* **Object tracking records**
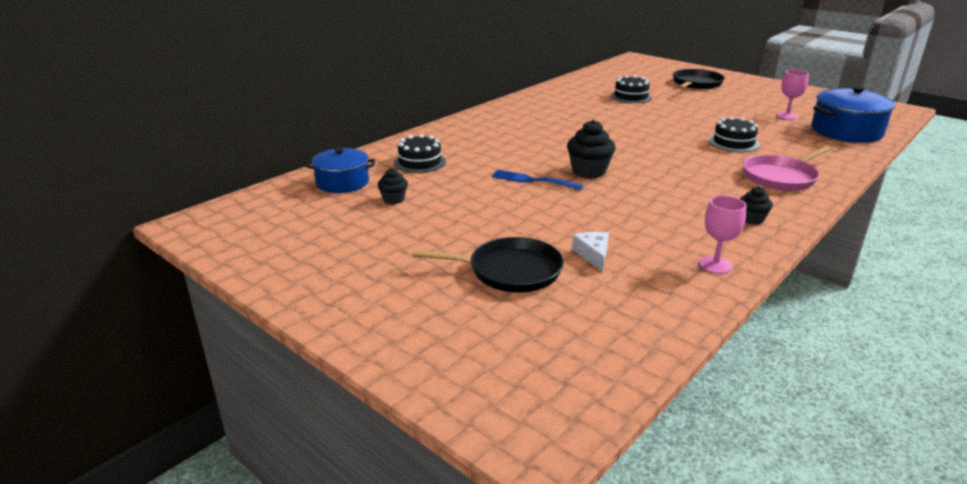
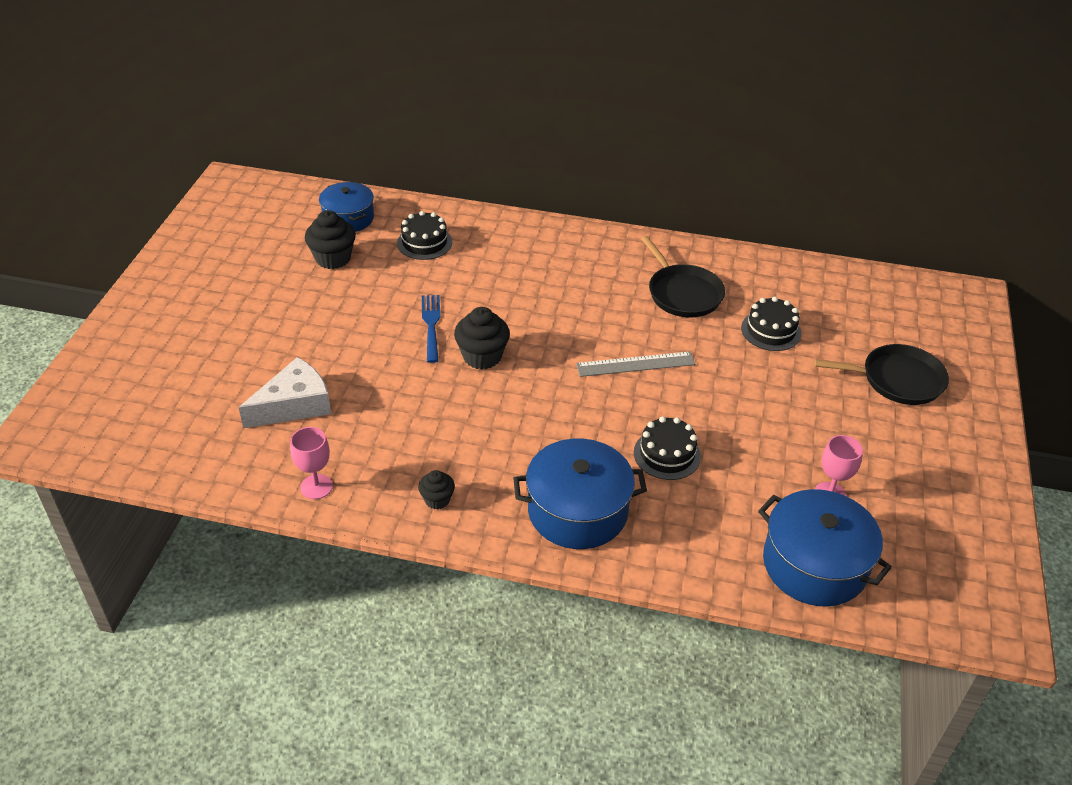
camera: 60 degrees right, 15 degrees up
black cupcake [378,168,408,204] -> black cupcake [305,210,356,269], size x1.73
black pan [412,237,564,293] -> black pan moved to [641,236,725,317]
white cheese [572,232,609,272] -> white cheese [239,357,331,428], size x1.79
pink pan [743,146,831,191] -> blue pot [513,438,647,549]
none -> grey ruler [576,352,695,377]

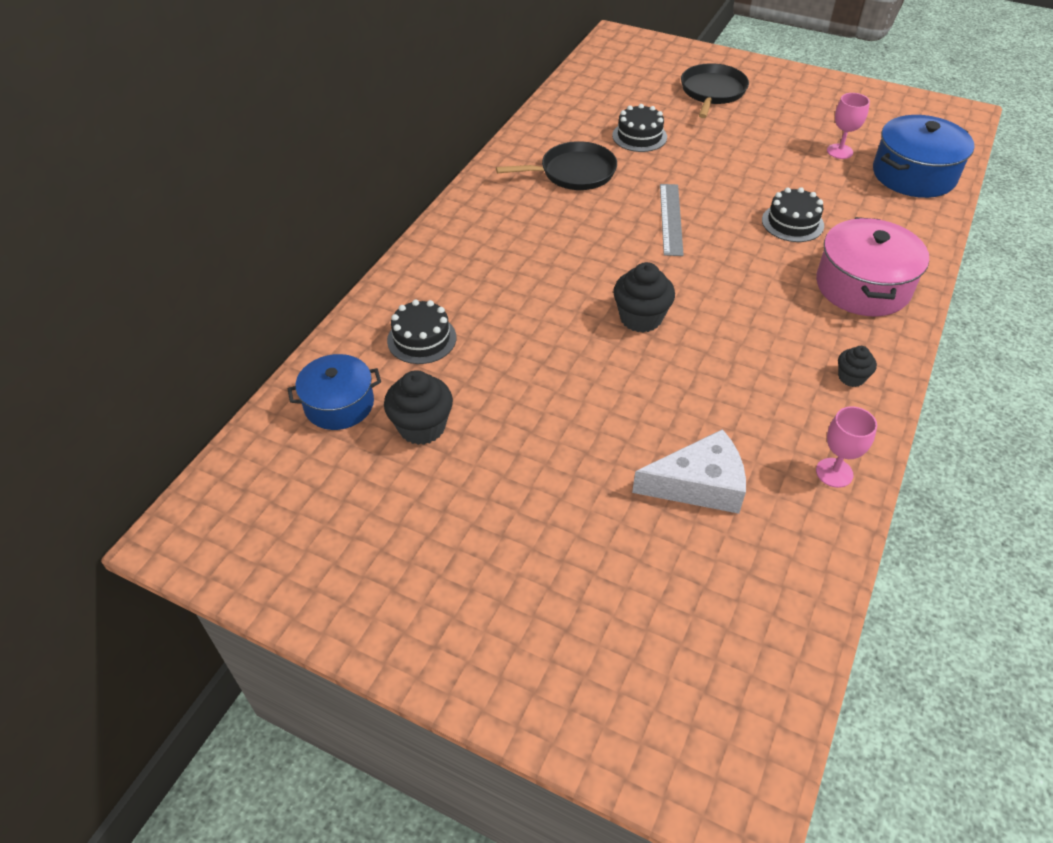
camera: 75 degrees left, 5 degrees up
white cheese [239,357,331,428] -> white cheese turned 105 degrees clockwise [632,429,746,514]
blue fork [422,295,441,363] -> none
blue pot [513,438,647,549] -> pink pot [816,217,929,316]

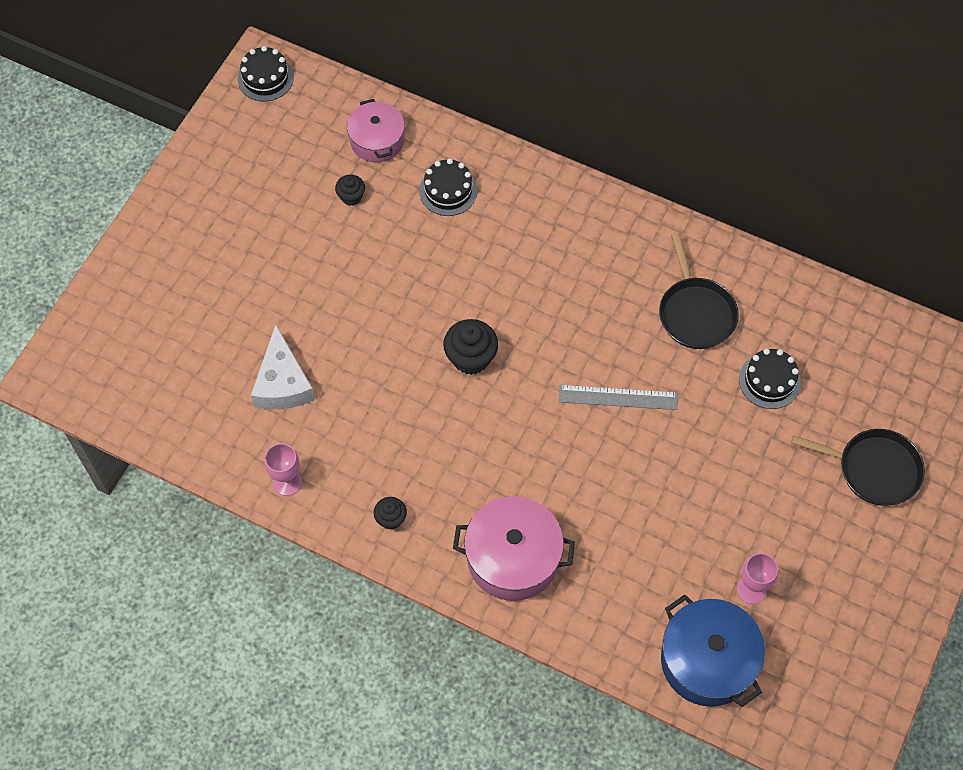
camera: 90 degrees right, 15 degrees up
blue pot [288,354,381,430] -> pink pot [347,99,405,163]
black cupcake [384,370,453,445] -> black cupcake [335,175,365,206], size x0.58
black cake [762,187,824,242] -> black cake moved to [238,46,294,101]

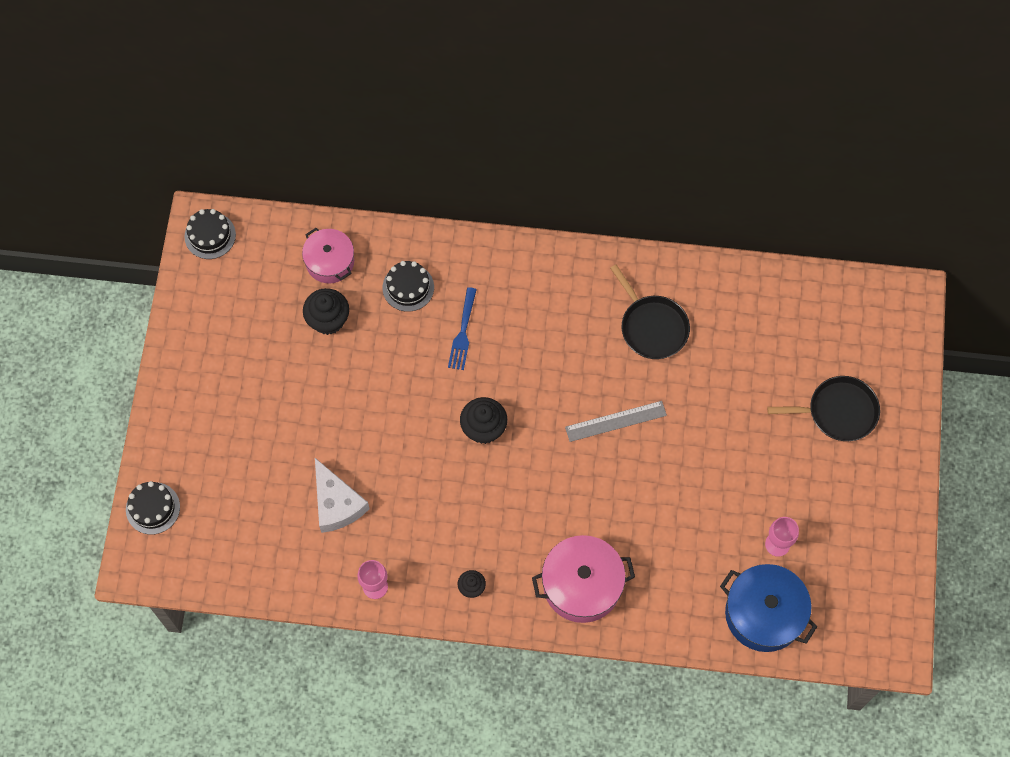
camera: 20 degrees left, 5 degrees up
black cupcake [335,175,365,206] -> black cupcake [303,288,349,335], size x1.73
black cake [739,349,801,409] -> black cake moved to [126,481,180,535]
none -> blue fork [448,287,477,370]

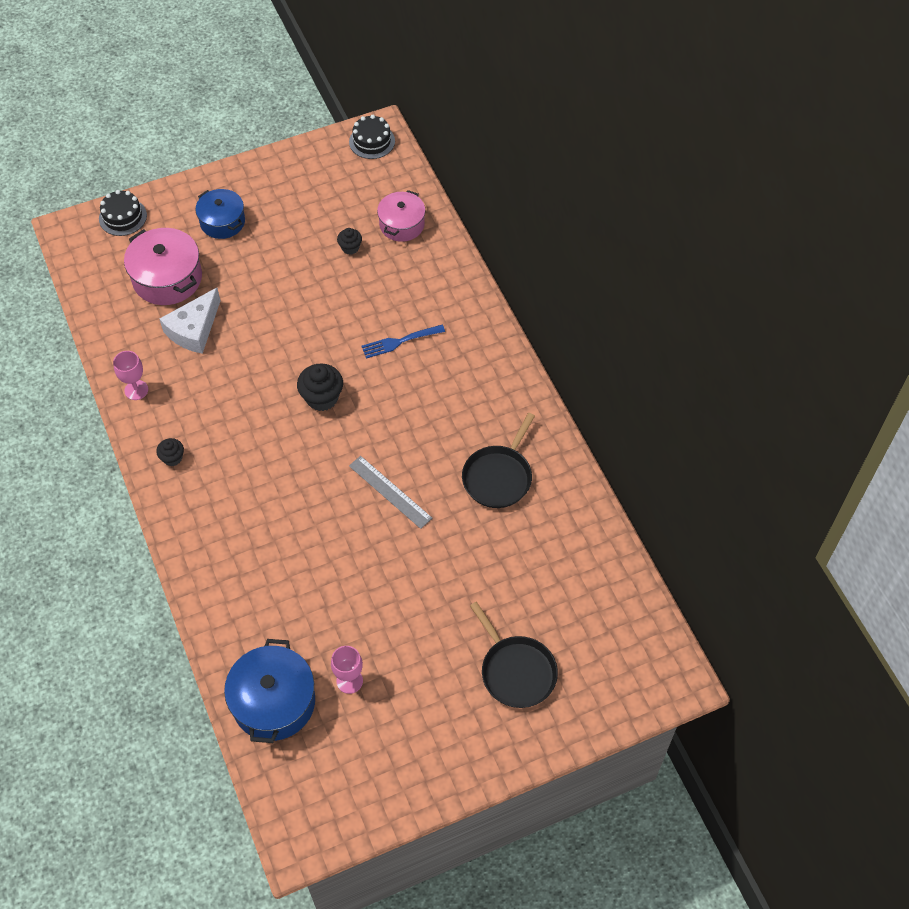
camera: 60 degrees right, 10 degrees down
black cupcake [303,288,349,335] -> black cupcake [337,228,362,254], size x0.58
black cake [383,261,434,312] -> none
pink pot [532,535,635,623] -> pink pot moved to [124,228,202,305]
none -> blue pot [196,189,245,239]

* **Exercise directions**
Keeping every word as it is, write out all the data and omit the pictures.

* **Your response**
camera: 60 degrees right, 15 degrees up
black cupcake [378,168,408,204] -> black cupcake [305,210,356,269], size x1.73
black pan [412,237,564,293] -> black pan moved to [641,236,725,317]
white cheese [572,232,609,272] -> white cheese [239,357,331,428], size x1.79
pink pan [743,146,831,191] -> blue pot [513,438,647,549]
none -> grey ruler [576,352,695,377]

camera: 75 degrees left, 5 degrees up
white cheese [239,357,331,428] -> white cheese turned 105 degrees clockwise [632,429,746,514]
blue fork [422,295,441,363] -> none
blue pot [513,438,647,549] -> pink pot [816,217,929,316]

camera: 90 degrees right, 15 degrees up
blue pot [288,354,381,430] -> pink pot [347,99,405,163]
black cupcake [384,370,453,445] -> black cupcake [335,175,365,206], size x0.58
black cake [762,187,824,242] -> black cake moved to [238,46,294,101]

camera: 20 degrees left, 5 degrees up
black cupcake [335,175,365,206] -> black cupcake [303,288,349,335], size x1.73
black cake [739,349,801,409] -> black cake moved to [126,481,180,535]
none -> blue fork [448,287,477,370]

camera: 60 degrees right, 10 degrees down
black cupcake [303,288,349,335] -> black cupcake [337,228,362,254], size x0.58
black cake [383,261,434,312] -> none
pink pot [532,535,635,623] -> pink pot moved to [124,228,202,305]
none -> blue pot [196,189,245,239]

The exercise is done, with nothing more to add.